- Opening Delimiter -
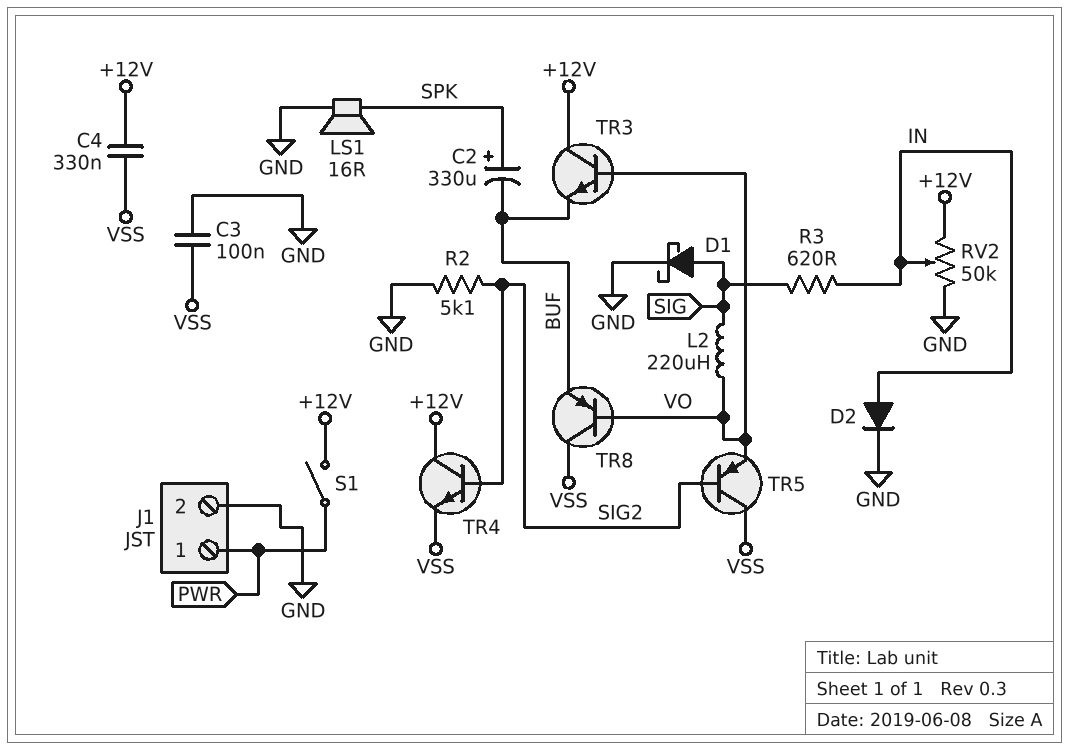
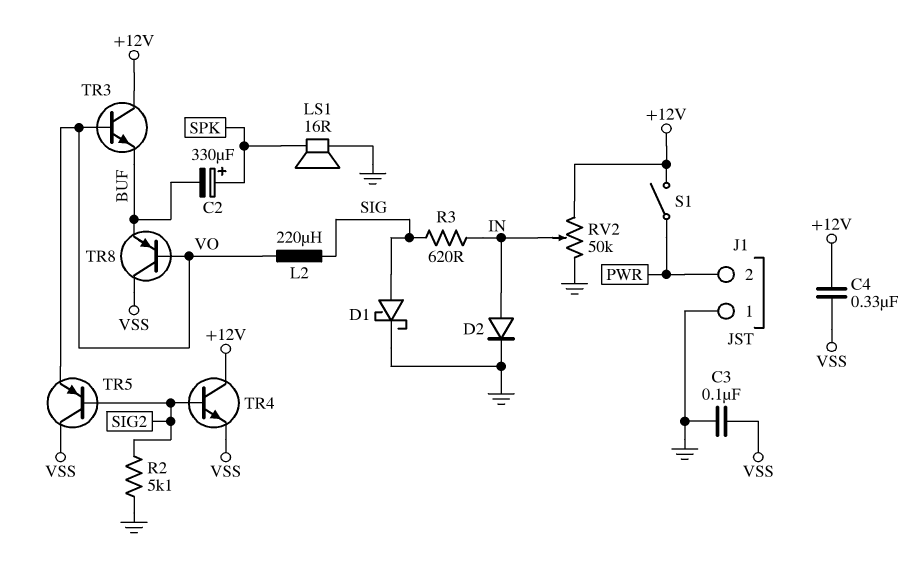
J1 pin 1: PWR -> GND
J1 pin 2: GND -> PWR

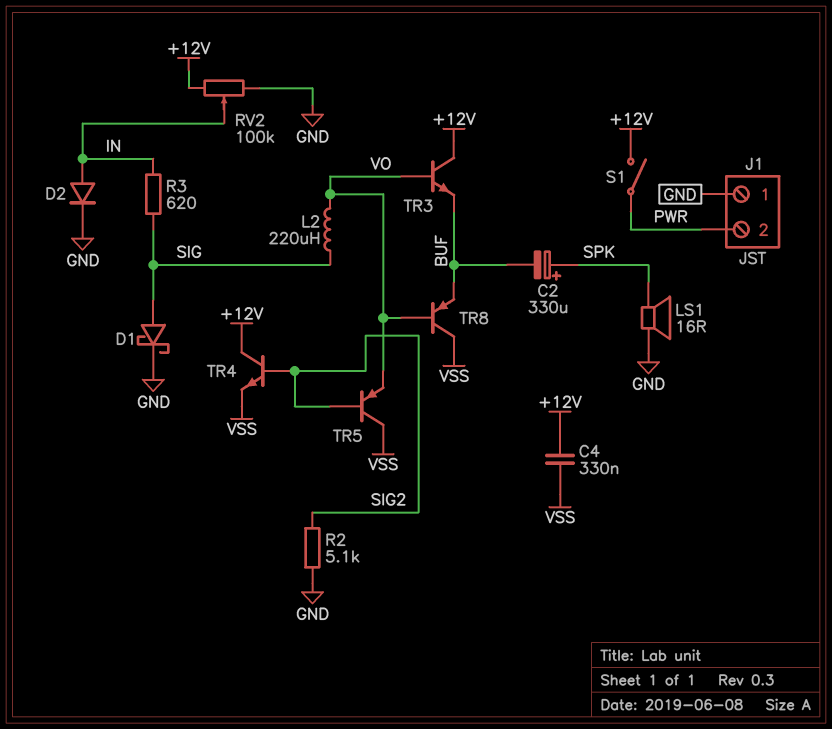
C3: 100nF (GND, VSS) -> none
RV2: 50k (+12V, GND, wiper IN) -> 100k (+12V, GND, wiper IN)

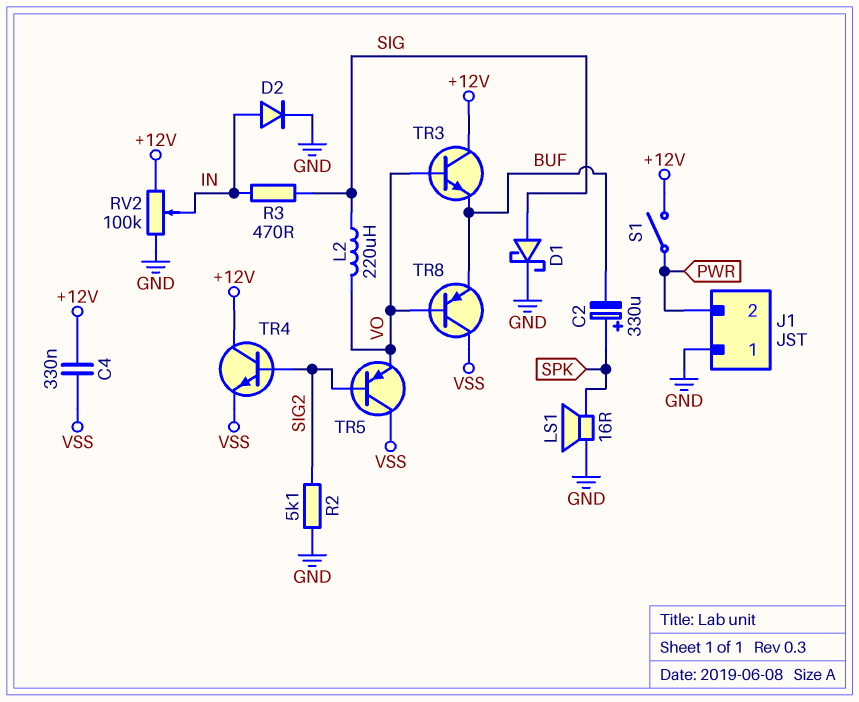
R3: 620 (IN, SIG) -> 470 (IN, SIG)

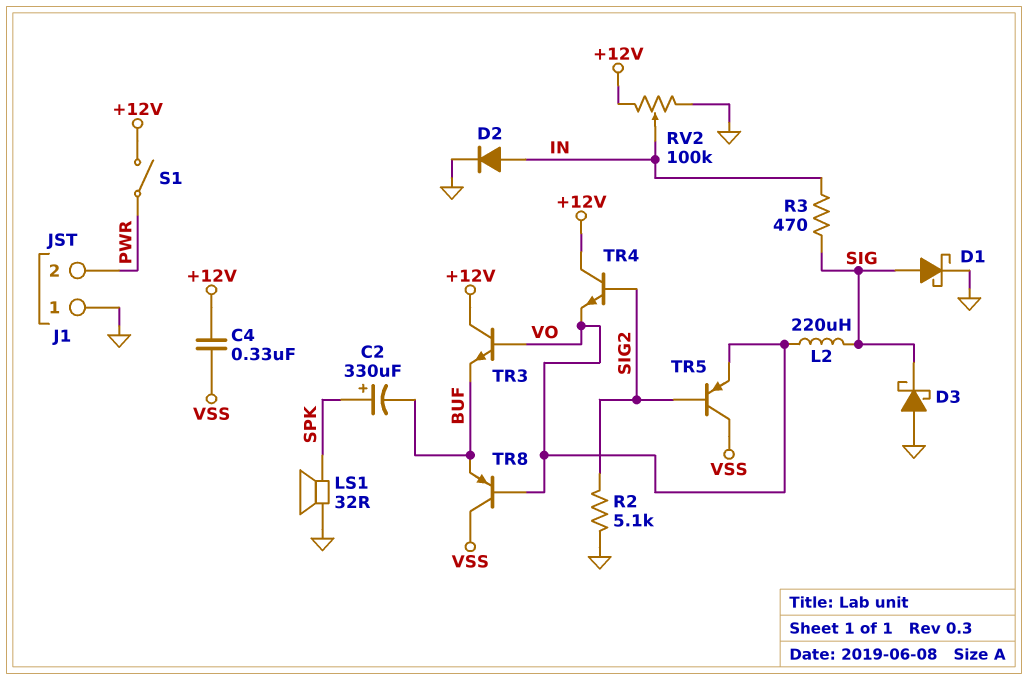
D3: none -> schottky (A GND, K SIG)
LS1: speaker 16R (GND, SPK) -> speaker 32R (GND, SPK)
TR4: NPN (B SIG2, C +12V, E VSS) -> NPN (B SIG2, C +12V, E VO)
- Closing Delimiter -
- Opening Delimiter -
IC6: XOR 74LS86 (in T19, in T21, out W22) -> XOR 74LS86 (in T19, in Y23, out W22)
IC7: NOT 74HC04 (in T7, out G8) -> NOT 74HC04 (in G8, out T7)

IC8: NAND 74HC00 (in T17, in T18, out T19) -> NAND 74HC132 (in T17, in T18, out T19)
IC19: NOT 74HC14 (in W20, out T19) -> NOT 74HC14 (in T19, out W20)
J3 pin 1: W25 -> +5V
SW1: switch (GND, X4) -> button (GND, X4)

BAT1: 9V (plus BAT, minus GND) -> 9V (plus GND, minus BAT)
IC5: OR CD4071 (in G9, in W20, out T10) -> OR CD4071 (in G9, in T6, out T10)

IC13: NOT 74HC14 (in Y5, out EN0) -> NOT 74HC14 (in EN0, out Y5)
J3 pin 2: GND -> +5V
- Closing Delimiter -
WHAT IS EXPECTED:
From the listing above, output exactly the run of lines that starts with the line containing "D3: none -> schottky (A GND, K SIG)" and ends with the line containing "TR4: NPN (B".

SOLUTION TO THE PROBLEM:
D3: none -> schottky (A GND, K SIG)
LS1: speaker 16R (GND, SPK) -> speaker 32R (GND, SPK)
TR4: NPN (B SIG2, C +12V, E VSS) -> NPN (B SIG2, C +12V, E VO)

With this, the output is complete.